### EXERCISE
The reply should contain the full listing exactly as written and no pictures at all.
[SUPPLIED INFORMATION]
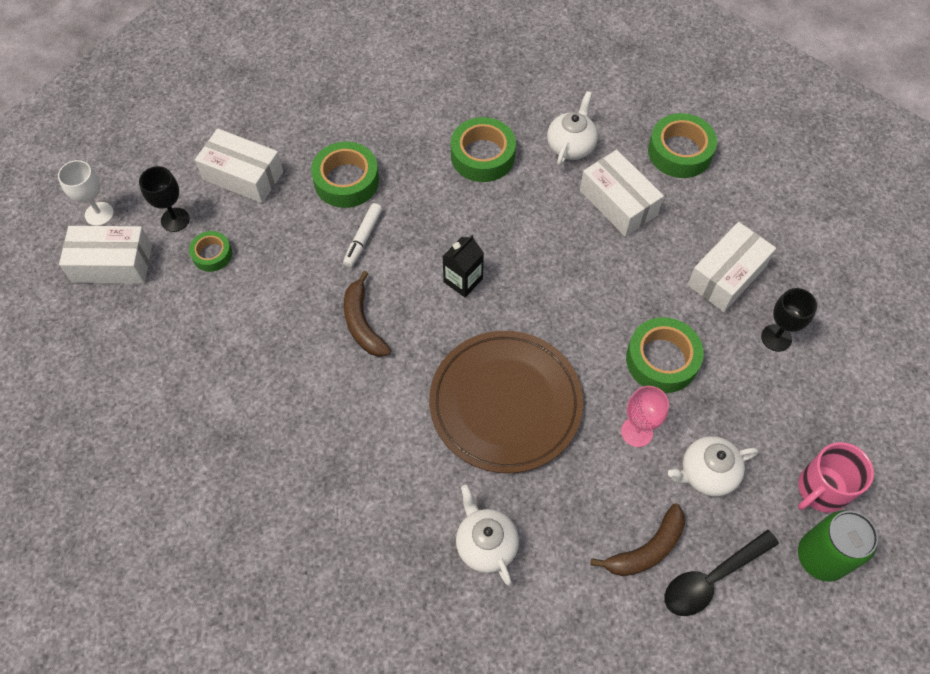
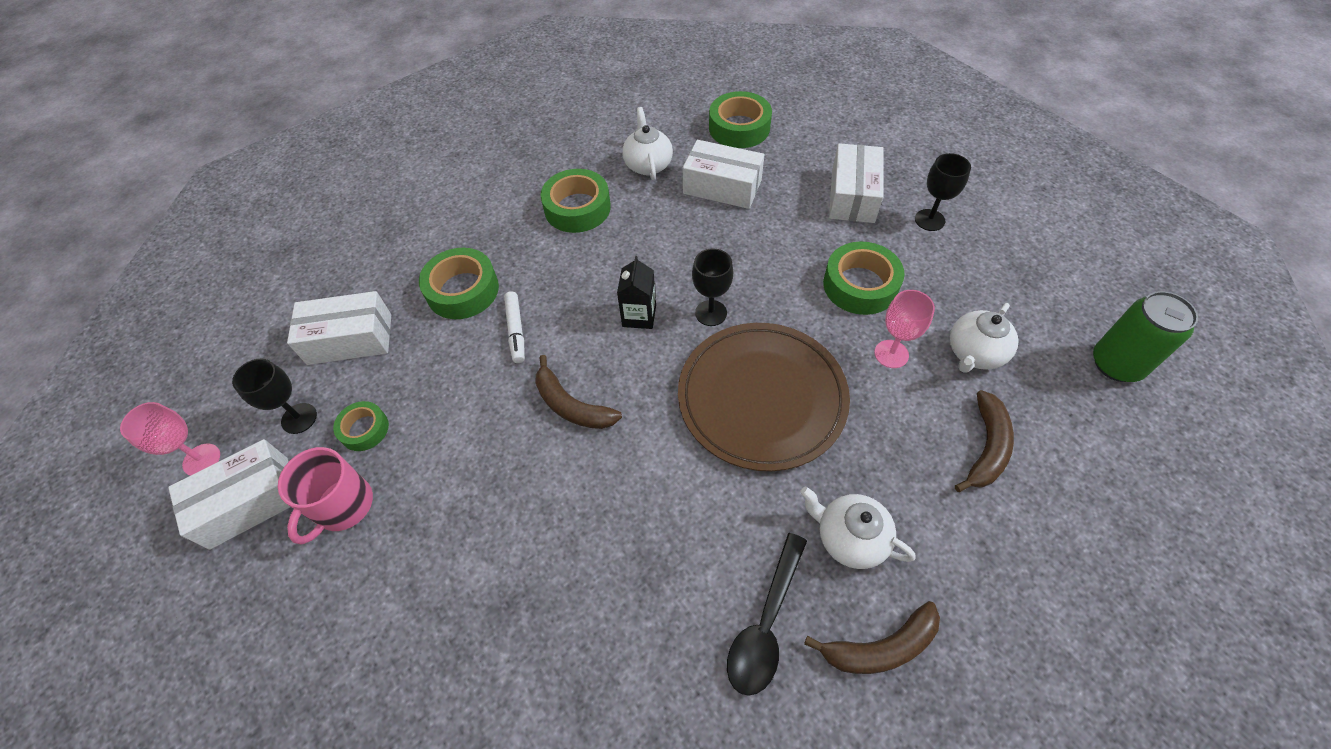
camera: 30 degrees left, 5 degrees down
(99, 214) = (201, 460): white goblet -> pink goblet
(446, 627) = (880, 647): none -> brown banana
(520, 311) = (711, 313): none -> black goblet
(712, 578) = (1057, 437): black spoon -> black spoon (765, 623)
(821, 489) = (1066, 312): pink mug -> pink mug (343, 506)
[/SUPPLIED INFORMATION]
### EXERCISE ANSWER
camera: 30 degrees left, 5 degrees down
(99, 214) = (201, 460): white goblet -> pink goblet
(446, 627) = (880, 647): none -> brown banana
(520, 311) = (711, 313): none -> black goblet
(712, 578) = (1057, 437): black spoon -> black spoon (765, 623)
(821, 489) = (1066, 312): pink mug -> pink mug (343, 506)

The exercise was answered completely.